* **HOW TO COMPLETE THIS TASK**: Transcribe this listing exactly; omit the pictures.

*** DATA EXTRACT

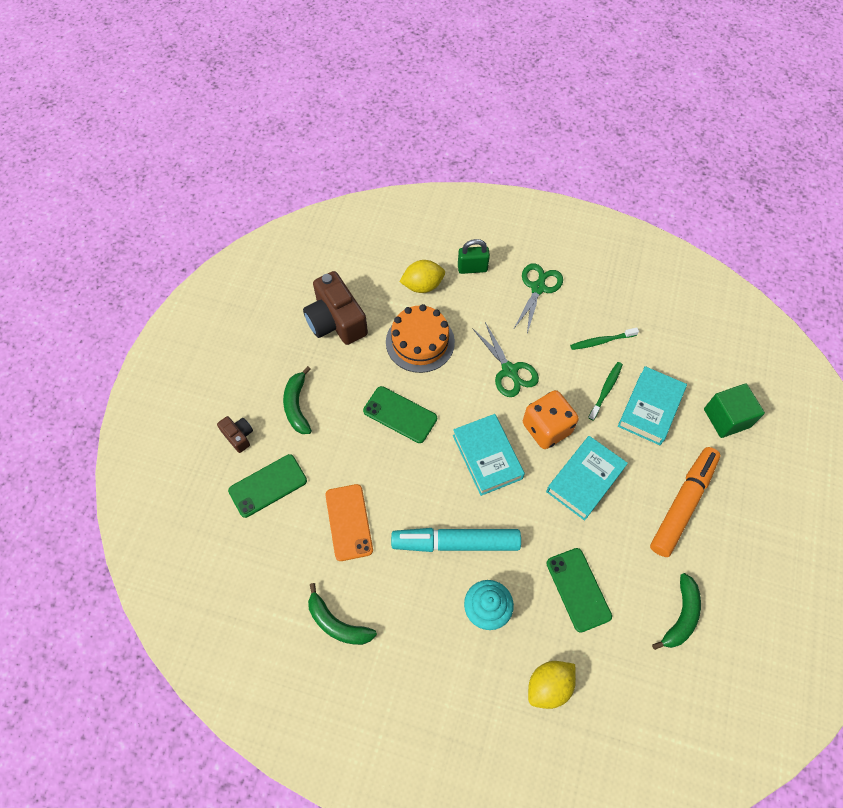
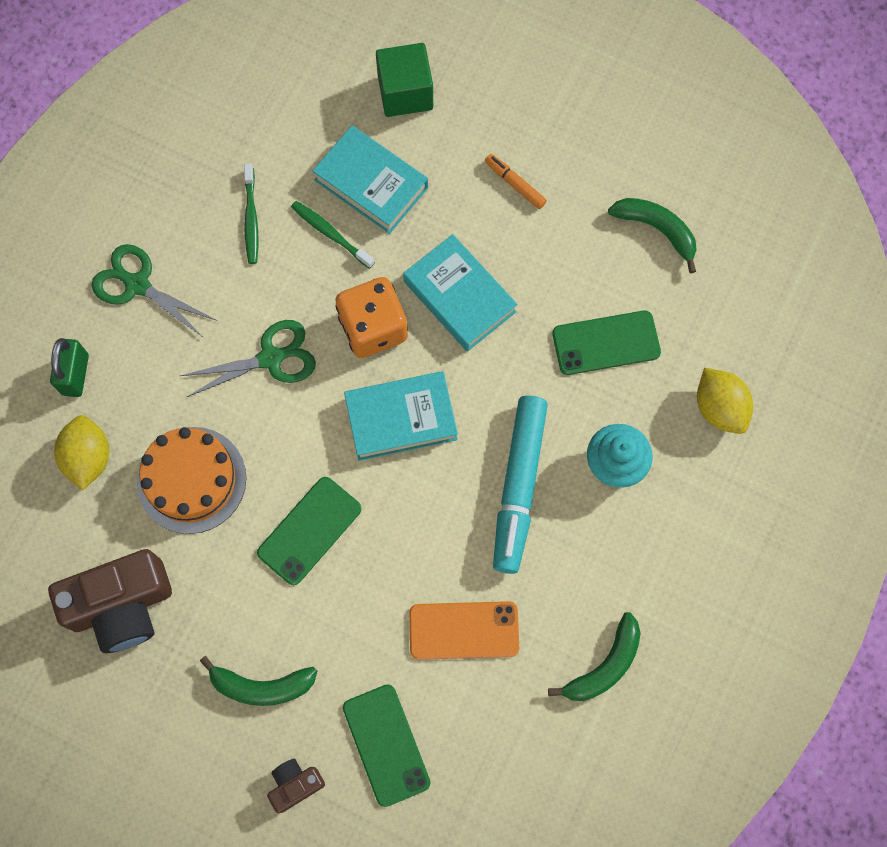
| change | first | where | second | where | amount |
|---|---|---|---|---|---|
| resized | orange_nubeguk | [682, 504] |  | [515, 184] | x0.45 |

******

* **YOUR RESPONSE**:
| change | first | where | second | where | amount |
|---|---|---|---|---|---|
| resized | orange_nubeguk | [682, 504] |  | [515, 184] | x0.45 |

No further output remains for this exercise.